Records supplied
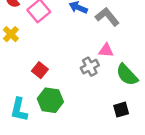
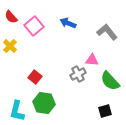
gray L-shape: (107, 17) -> (107, 32), moved

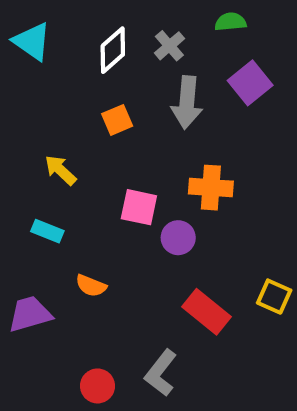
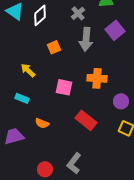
white diamond: (113, 50) -> (40, 15), moved
purple circle: (178, 238) -> (121, 101), moved
red rectangle: (207, 312) -> (86, 120), moved

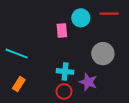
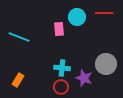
cyan line: (17, 54) -> (19, 37), moved
gray circle: (103, 54) -> (106, 64), moved

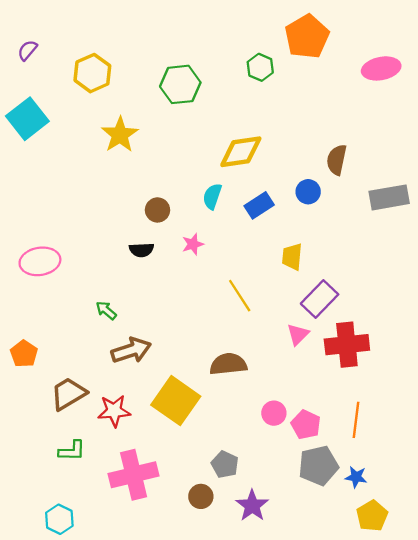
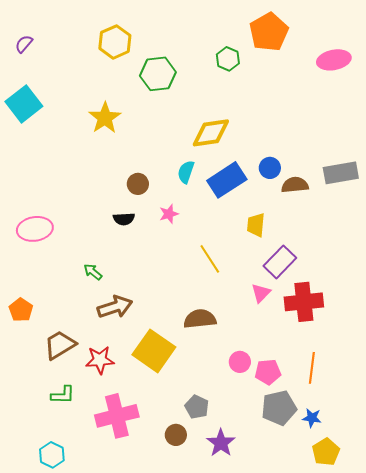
yellow hexagon: (92, 73) -> (115, 42), moved
brown semicircle: (337, 160) -> (295, 185), moved, turned 72
blue rectangle: (259, 205) -> (227, 180), size x1.5
pink pentagon: (306, 425) -> (268, 372), turned -30

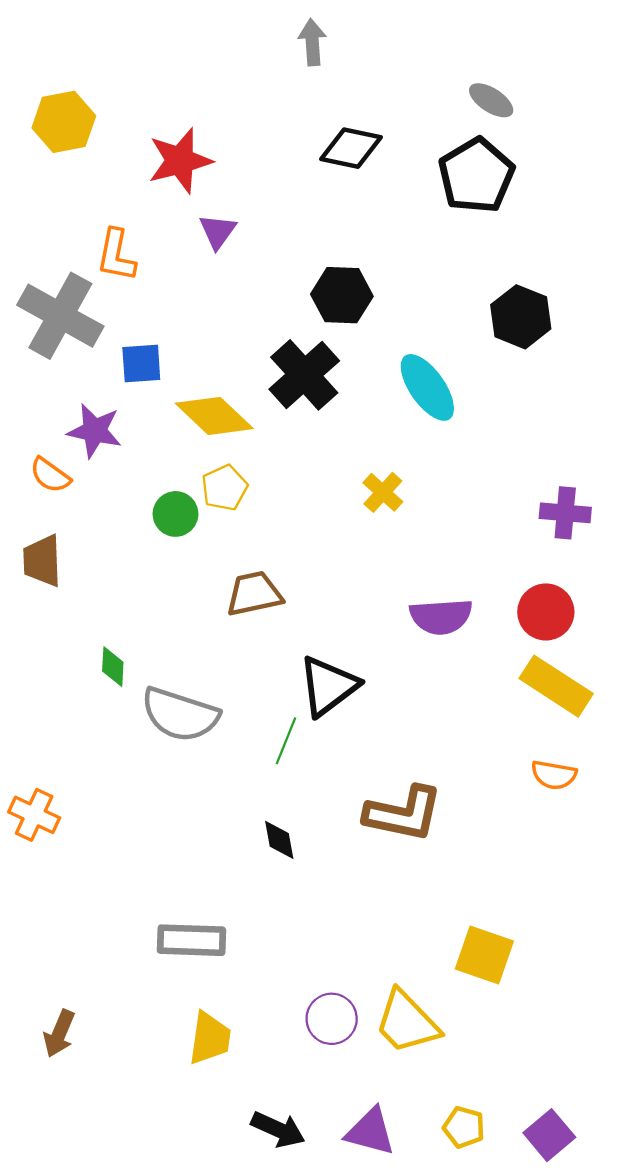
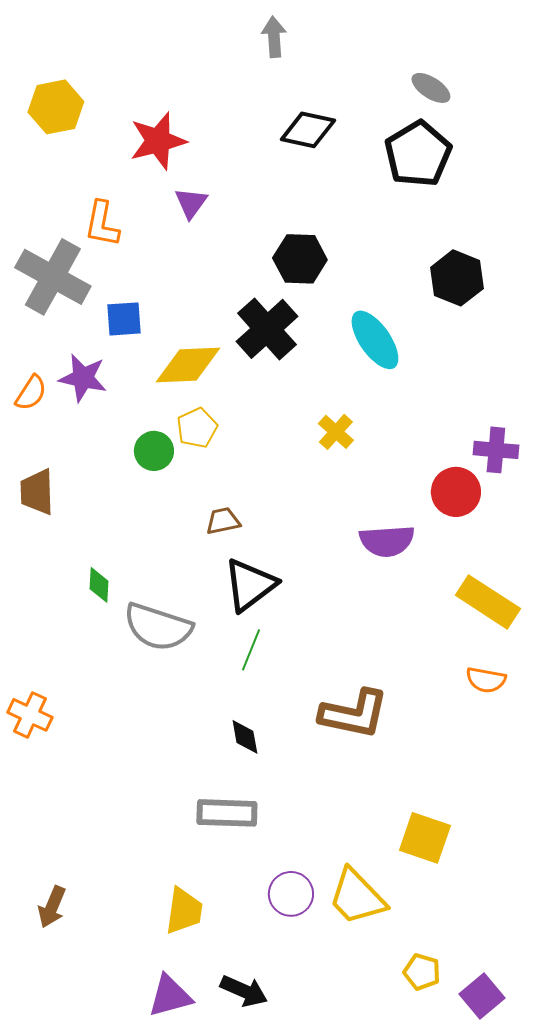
yellow diamond: (214, 416) -> (188, 365), turned -46
orange semicircle: (50, 475) -> (31, 393), moved, turned -93
brown trapezoid: (254, 594) -> (223, 521), size x0.7
red circle: (546, 612) -> (456, 492), moved
black triangle: (328, 686) -> (250, 585), moved
gray rectangle: (191, 940) -> (227, 813), moved
yellow pentagon: (464, 1127) -> (422, 972), moved
purple triangle: (370, 1132) -> (170, 996), moved, turned -30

What you should do
When you reach the line with "brown semicircle: (337, 160)" in the records above, start writing out each line exactly, and stop after the line with "brown trapezoid: (254, 594)". Pictures stay out.

Reply to the task
brown semicircle: (337, 160) -> (295, 185), moved, turned 72
blue rectangle: (259, 205) -> (227, 180), size x1.5
pink pentagon: (306, 425) -> (268, 372), turned -30

yellow diamond: (214, 416) -> (188, 365), turned -46
orange semicircle: (50, 475) -> (31, 393), moved, turned -93
brown trapezoid: (254, 594) -> (223, 521), size x0.7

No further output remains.